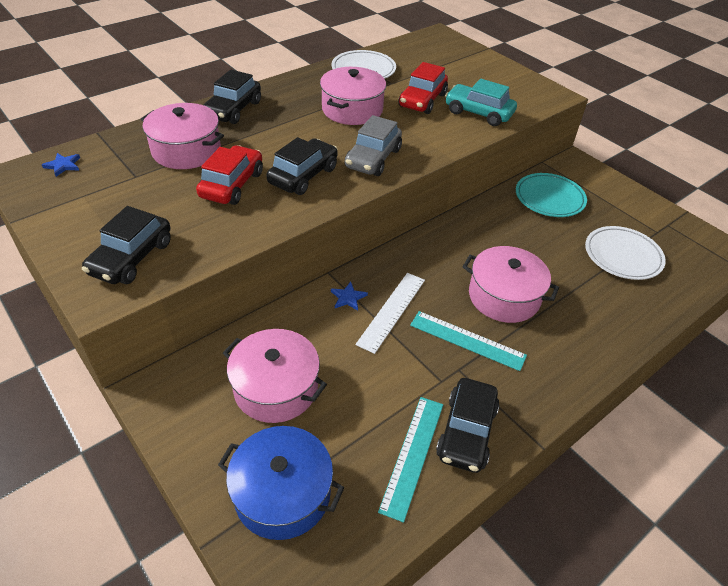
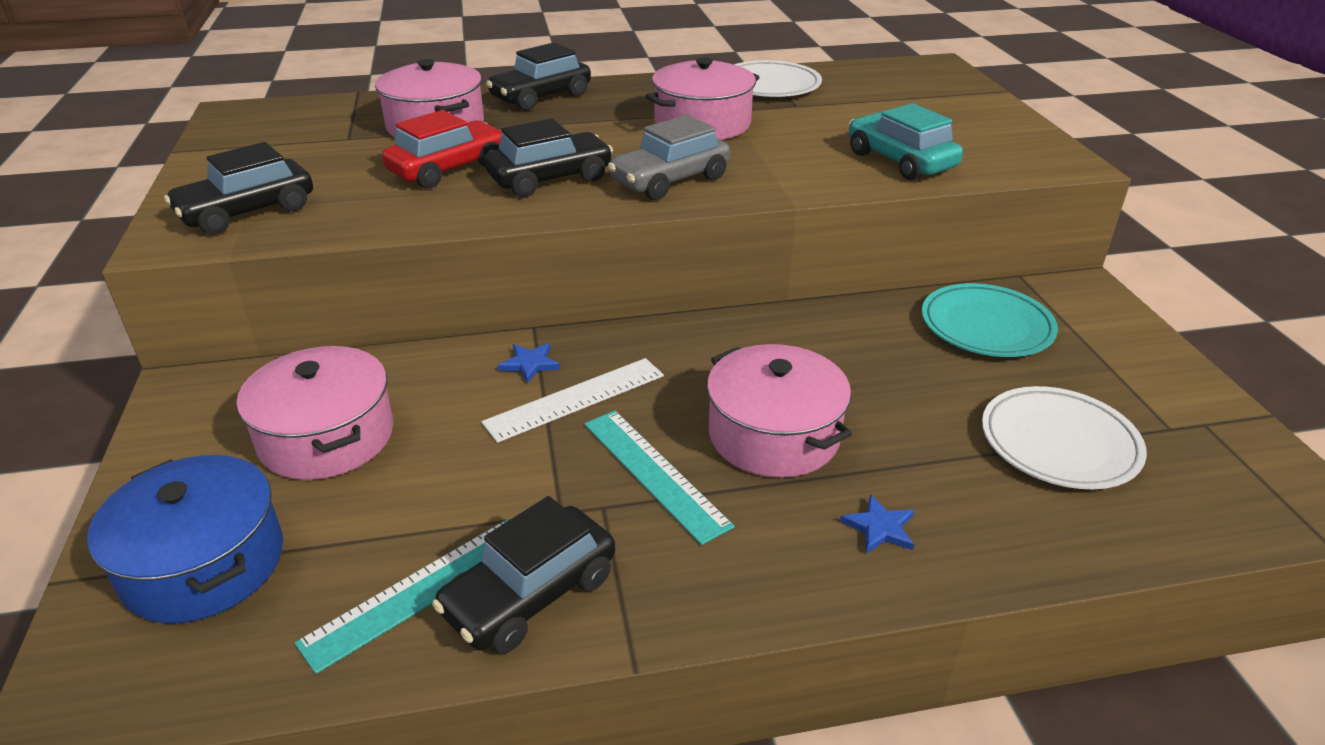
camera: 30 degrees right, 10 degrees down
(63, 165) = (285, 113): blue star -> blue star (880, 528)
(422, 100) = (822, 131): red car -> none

--

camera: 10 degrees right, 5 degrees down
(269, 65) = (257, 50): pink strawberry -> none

...

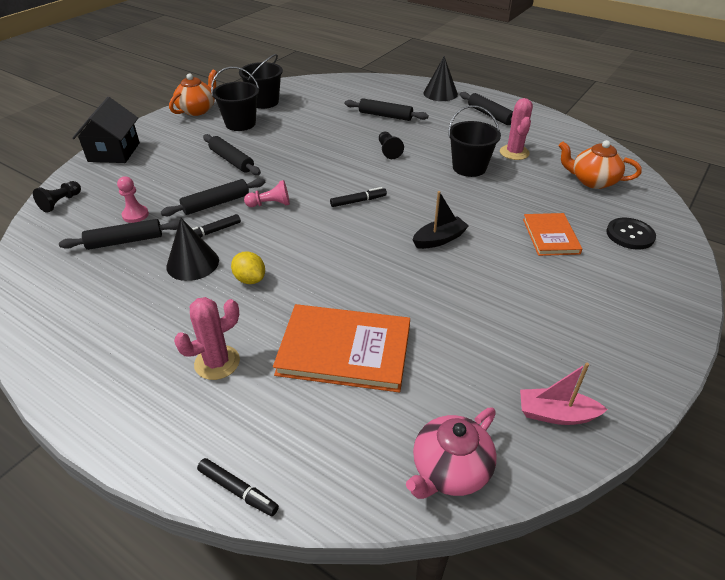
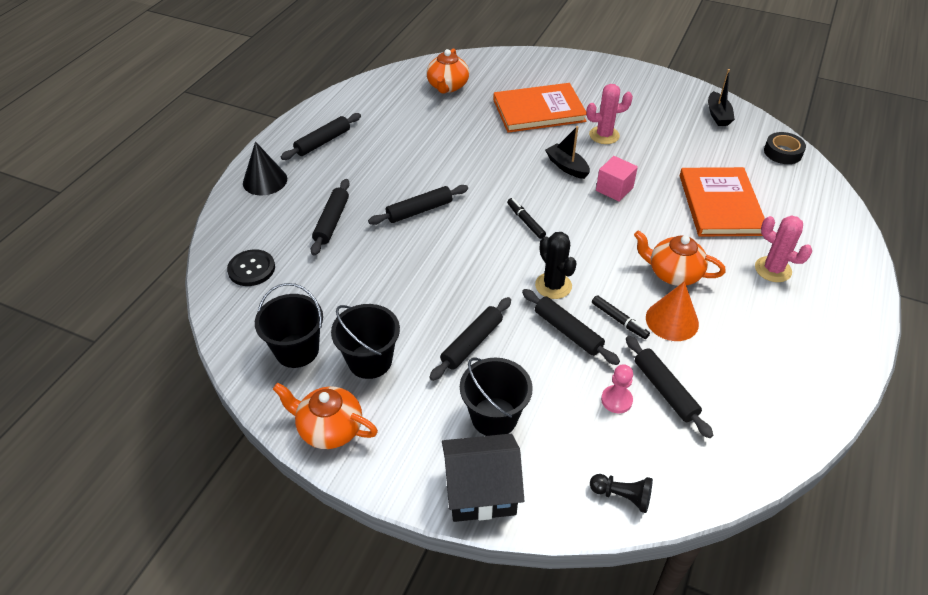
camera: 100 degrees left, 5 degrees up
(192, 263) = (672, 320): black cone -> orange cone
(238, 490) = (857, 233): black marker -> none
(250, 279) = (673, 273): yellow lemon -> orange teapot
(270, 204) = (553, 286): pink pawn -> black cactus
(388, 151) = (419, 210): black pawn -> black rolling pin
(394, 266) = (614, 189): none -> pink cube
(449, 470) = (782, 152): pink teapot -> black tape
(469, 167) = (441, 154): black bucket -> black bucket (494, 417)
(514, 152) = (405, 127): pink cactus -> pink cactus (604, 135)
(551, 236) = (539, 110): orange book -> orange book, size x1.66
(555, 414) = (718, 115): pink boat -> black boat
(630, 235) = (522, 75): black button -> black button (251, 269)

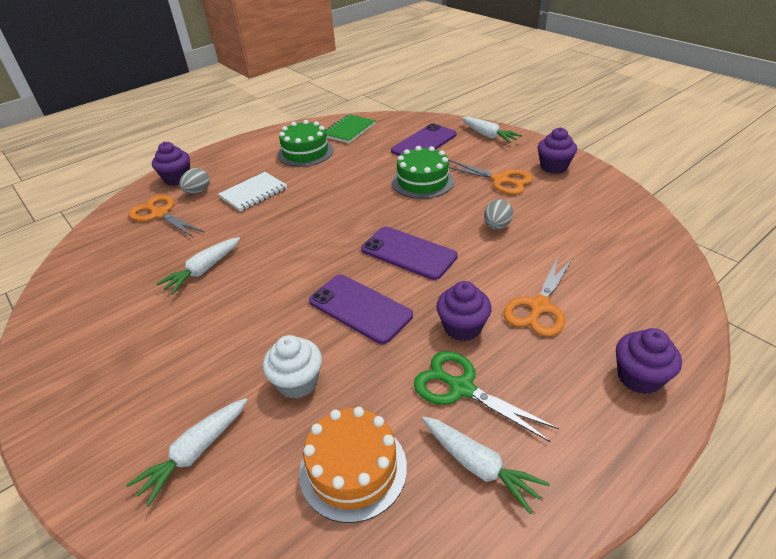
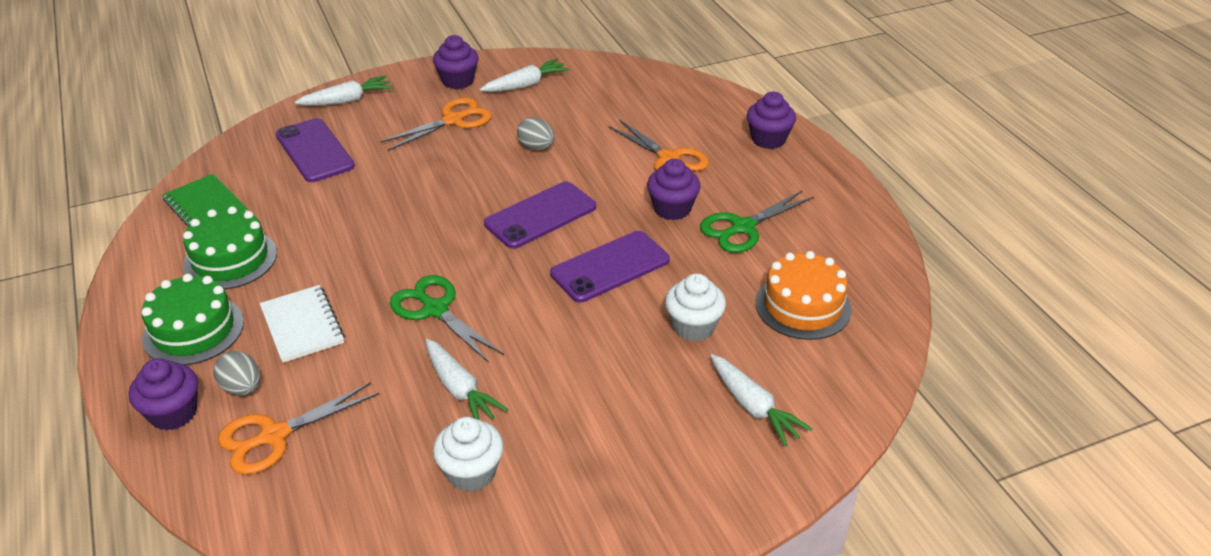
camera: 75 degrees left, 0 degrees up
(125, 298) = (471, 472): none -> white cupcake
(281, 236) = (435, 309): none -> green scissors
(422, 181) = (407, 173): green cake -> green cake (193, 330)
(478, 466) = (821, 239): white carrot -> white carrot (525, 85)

ACTIVITY — Copy needed, without pictures: the lines of the listing above from the line containing "(551, 236) = (539, 110): orange" up to and including the line containing "(478, 466) = (821, 239): white", set down exactly.

EXERCISE RESULT —
(551, 236) = (539, 110): orange book -> orange book, size x1.66
(555, 414) = (718, 115): pink boat -> black boat
(630, 235) = (522, 75): black button -> black button (251, 269)

camera: 75 degrees left, 0 degrees up
(125, 298) = (471, 472): none -> white cupcake
(281, 236) = (435, 309): none -> green scissors
(422, 181) = (407, 173): green cake -> green cake (193, 330)
(478, 466) = (821, 239): white carrot -> white carrot (525, 85)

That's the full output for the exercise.